**** Records ****
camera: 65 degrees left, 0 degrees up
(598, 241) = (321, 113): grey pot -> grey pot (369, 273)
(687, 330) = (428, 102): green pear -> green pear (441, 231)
****
**** Records ****
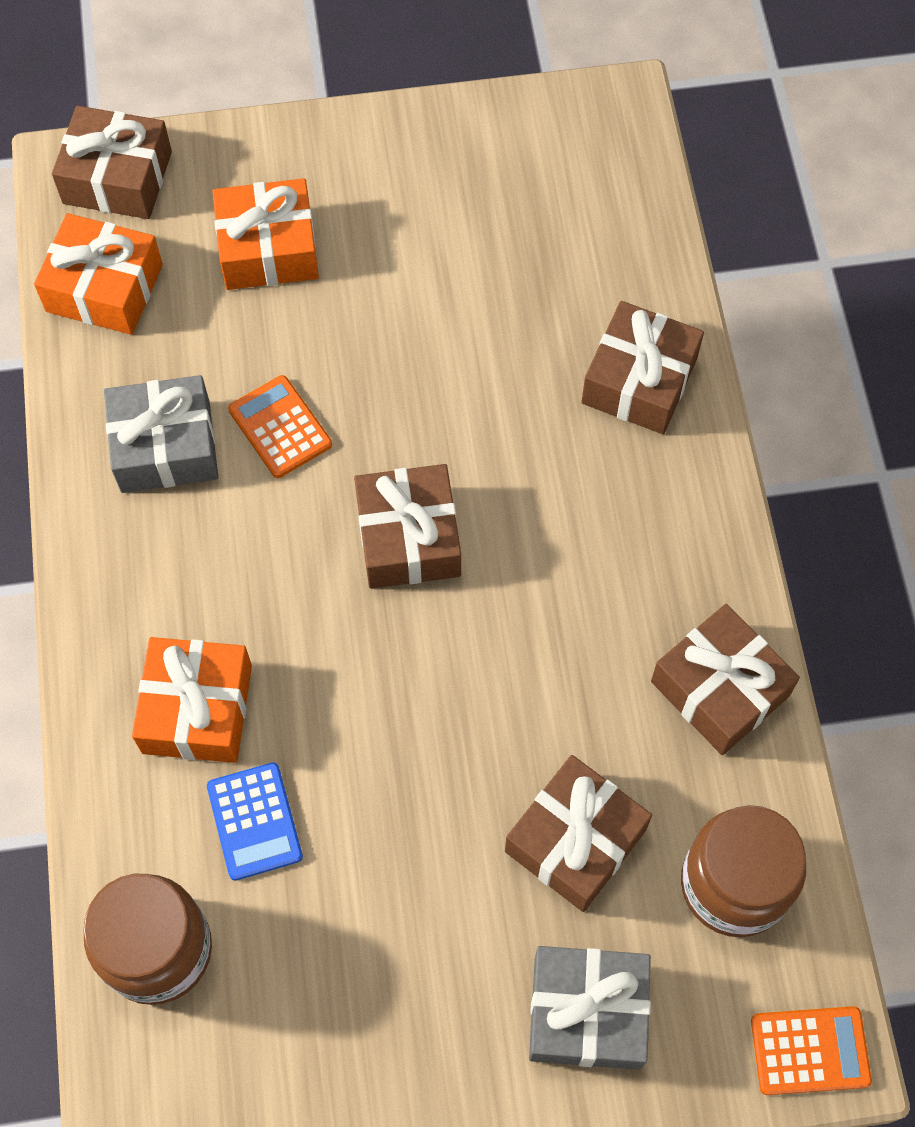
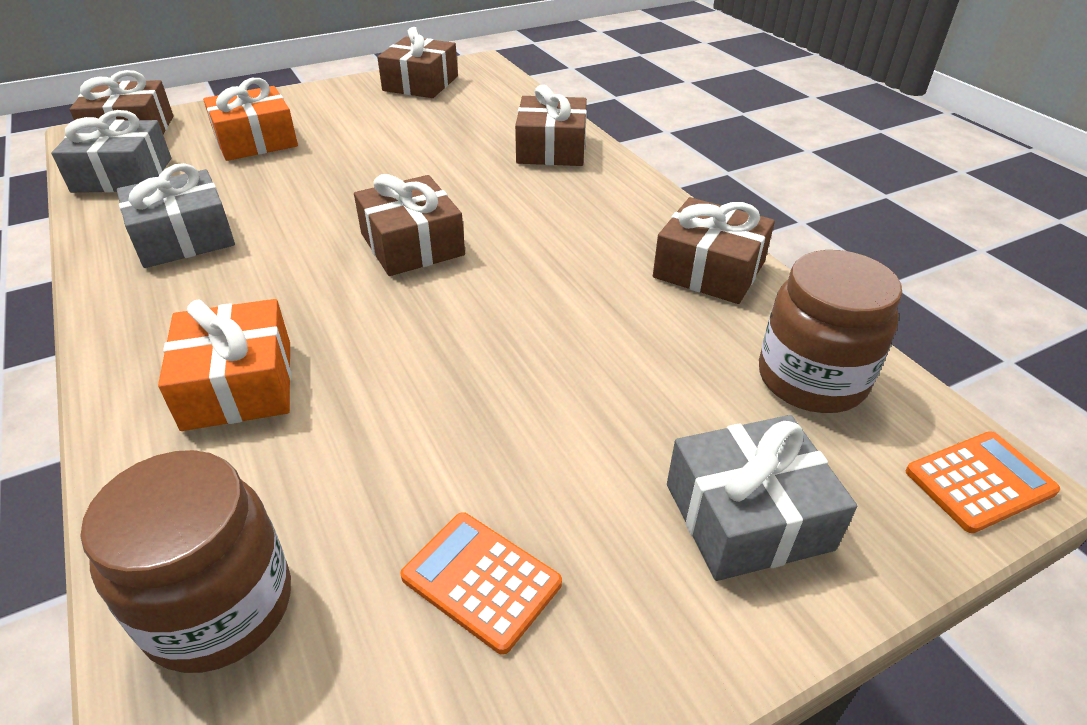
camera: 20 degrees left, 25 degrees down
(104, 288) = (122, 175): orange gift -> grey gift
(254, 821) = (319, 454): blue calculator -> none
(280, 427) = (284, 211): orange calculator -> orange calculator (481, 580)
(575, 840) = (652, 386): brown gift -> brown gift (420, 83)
****
## What is being asked
Could you reproduce, exactly, every line above from the line with "(598, 241) = (321, 113): grey" to the line with "(687, 330) = (428, 102): green", and no other line? Both ends count.

## Solved exercise
(598, 241) = (321, 113): grey pot -> grey pot (369, 273)
(687, 330) = (428, 102): green pear -> green pear (441, 231)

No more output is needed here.